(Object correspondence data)

<<<<

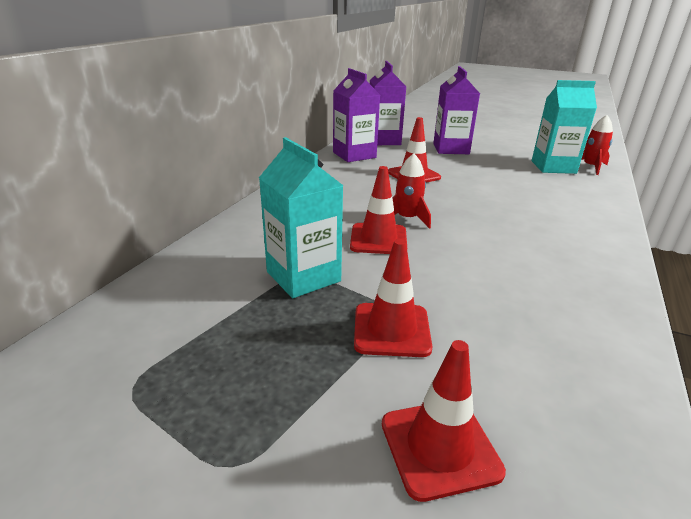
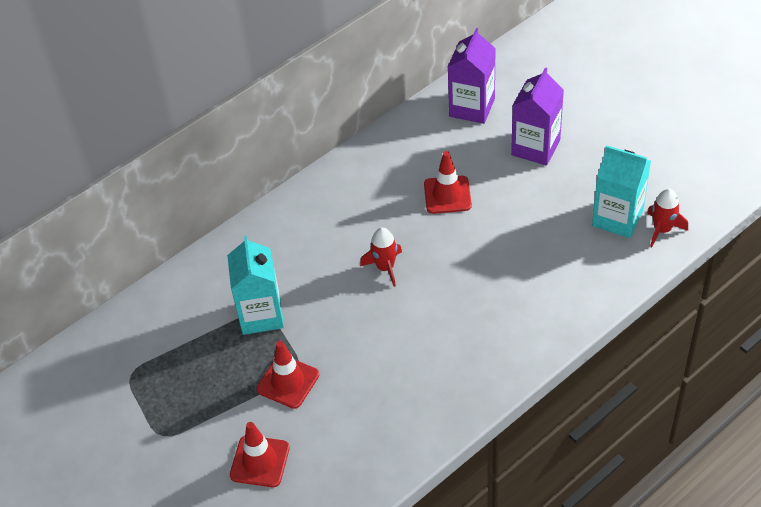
camera: 30 degrees right, 20 degrees up
purple carton [333,68,380,162] -> none
red traffic cone [350,166,407,254] -> none

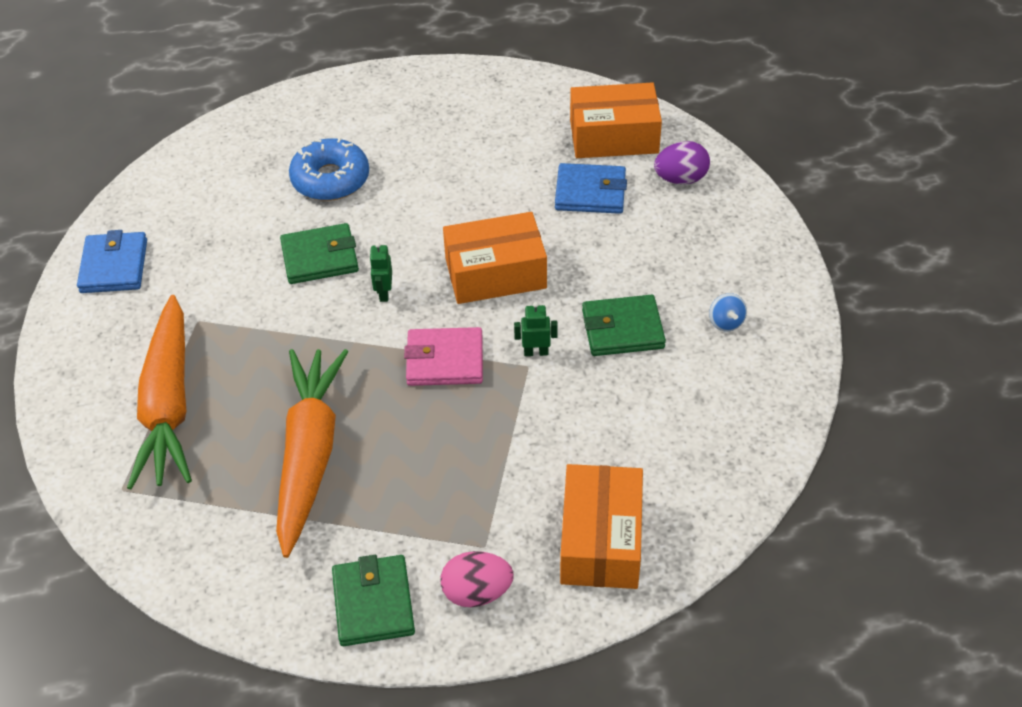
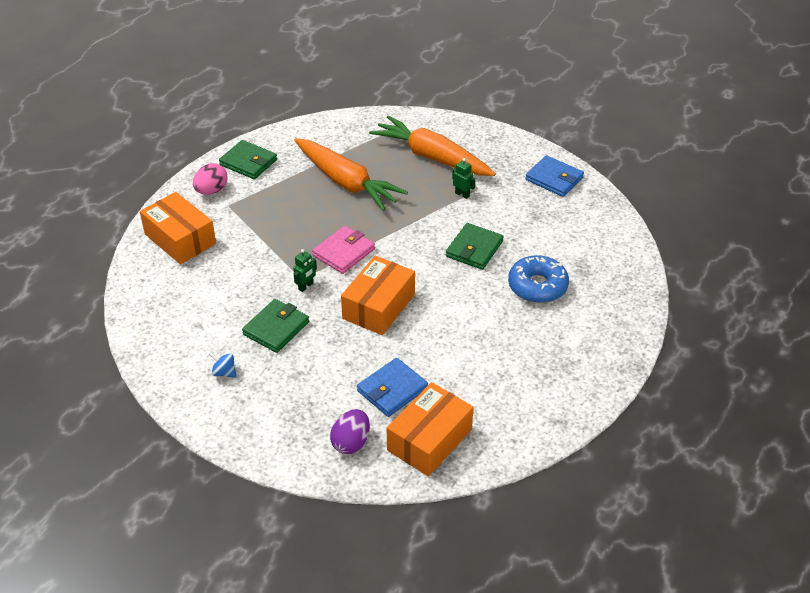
camera: 130 degrees right, 5 degrees down
green robot [369,242,392,302] -> green robot moved to [452,158,476,199]

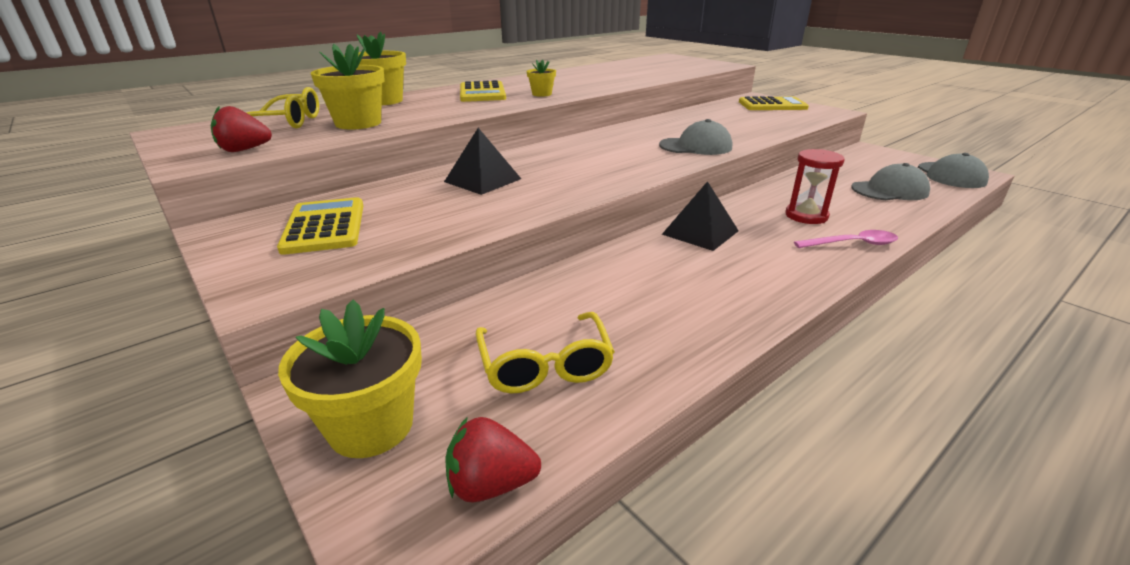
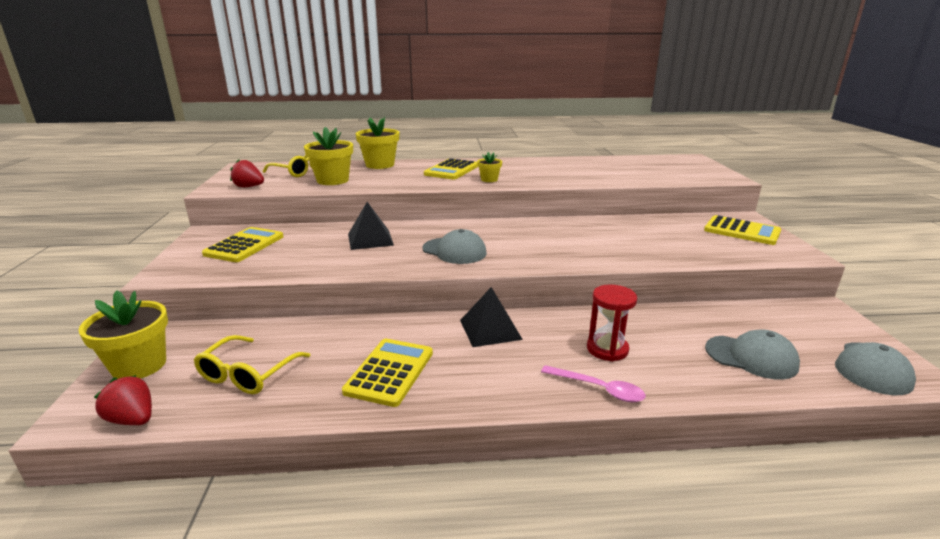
camera: 35 degrees right, 5 degrees down
grey cap [659,119,732,155] -> grey cap moved to [423,229,487,264]
none -> yellow calculator [342,339,433,407]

>>>>

▶ WHAT IS REQUIRED
Retype the records above exactly, starting at the line that contains "red traffic cone [350,166,407,254] -> none" and going through the last line, and leave out any pictures.

▶ WRITTEN ANSWER
red traffic cone [350,166,407,254] -> none

camera: 130 degrees right, 5 degrees down
green robot [369,242,392,302] -> green robot moved to [452,158,476,199]

camera: 35 degrees right, 5 degrees down
grey cap [659,119,732,155] -> grey cap moved to [423,229,487,264]
none -> yellow calculator [342,339,433,407]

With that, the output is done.